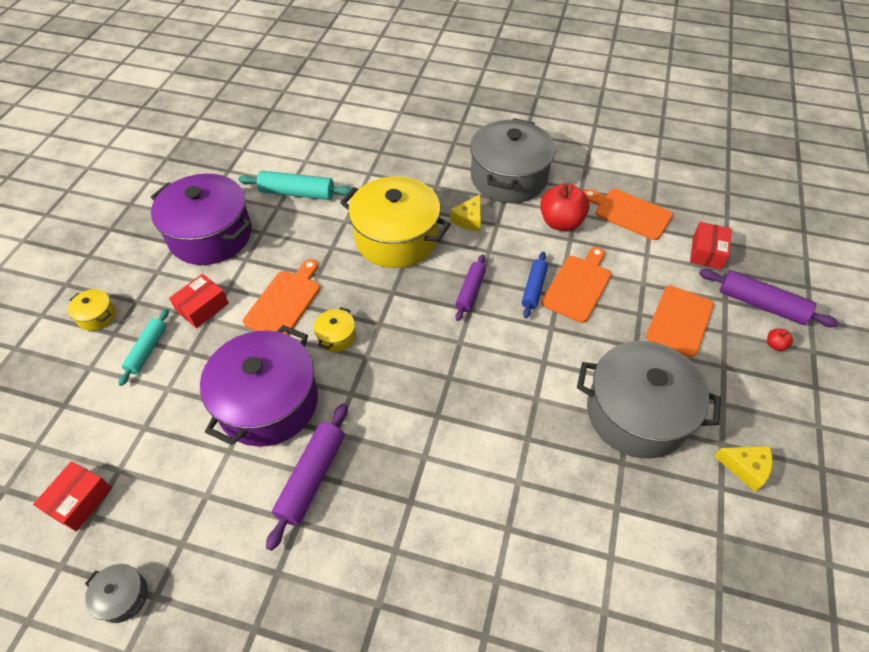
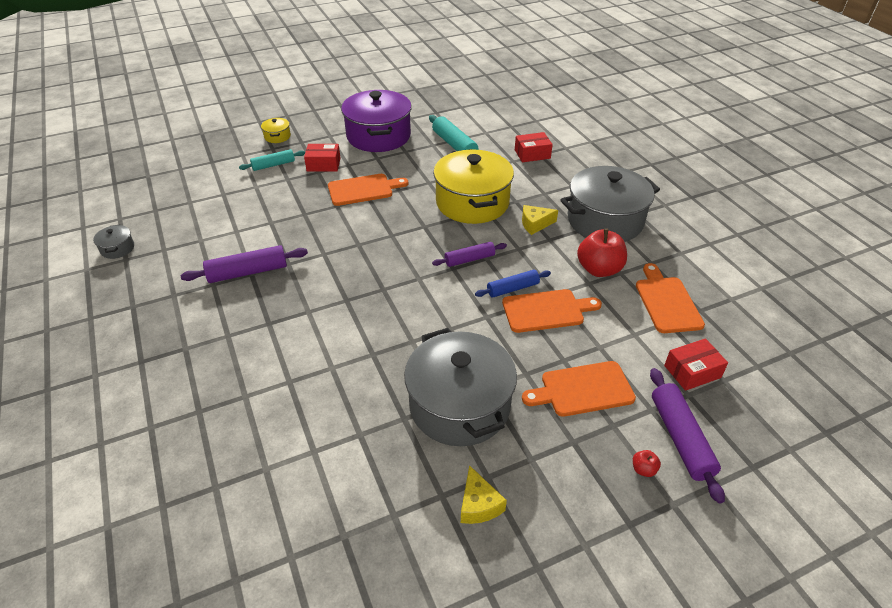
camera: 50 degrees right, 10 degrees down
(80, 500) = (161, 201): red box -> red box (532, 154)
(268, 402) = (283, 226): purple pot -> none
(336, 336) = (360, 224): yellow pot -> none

_ _ _

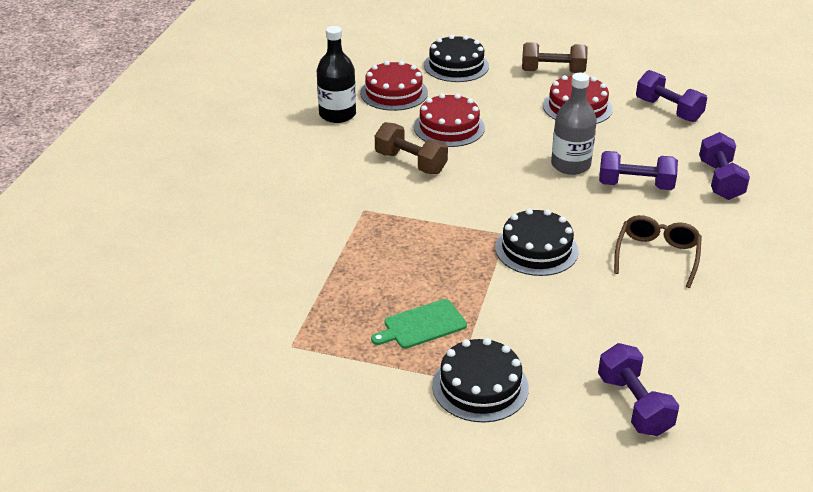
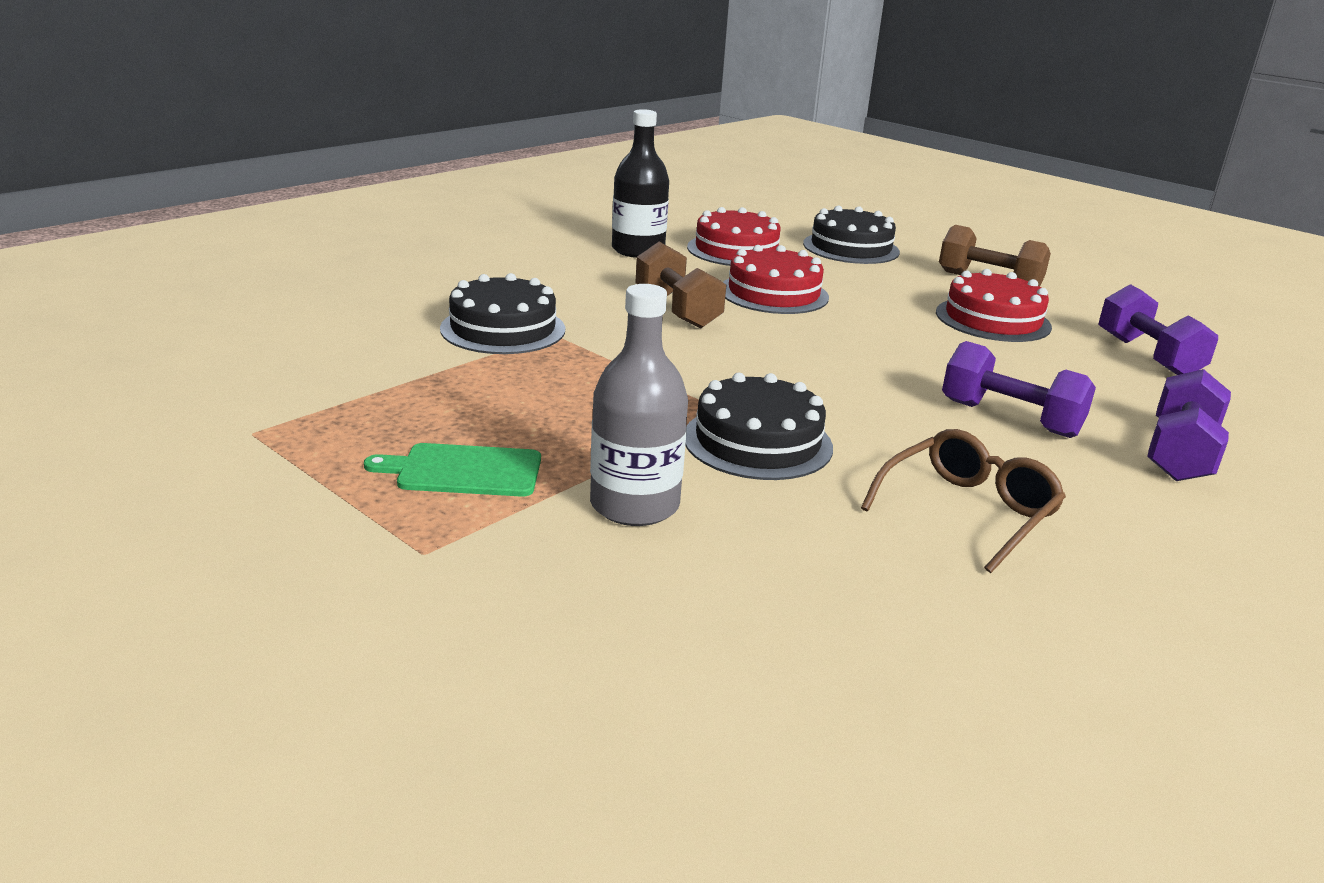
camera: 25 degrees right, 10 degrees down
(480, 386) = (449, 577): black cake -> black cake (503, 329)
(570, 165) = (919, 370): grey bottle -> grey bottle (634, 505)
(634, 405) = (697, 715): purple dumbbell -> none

_ _ _

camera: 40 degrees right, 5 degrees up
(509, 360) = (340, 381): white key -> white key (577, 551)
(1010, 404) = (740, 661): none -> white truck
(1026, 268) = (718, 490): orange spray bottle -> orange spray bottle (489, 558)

_ _ _

● **Work task**
Copy exactly the stretch of data above from the line with "(268, 402) = (283, 226): purple pot -> none" through the line with "(336, 336) = (360, 224): yellow pot -> none", and omit all other lines.

● **Response**
(268, 402) = (283, 226): purple pot -> none
(336, 336) = (360, 224): yellow pot -> none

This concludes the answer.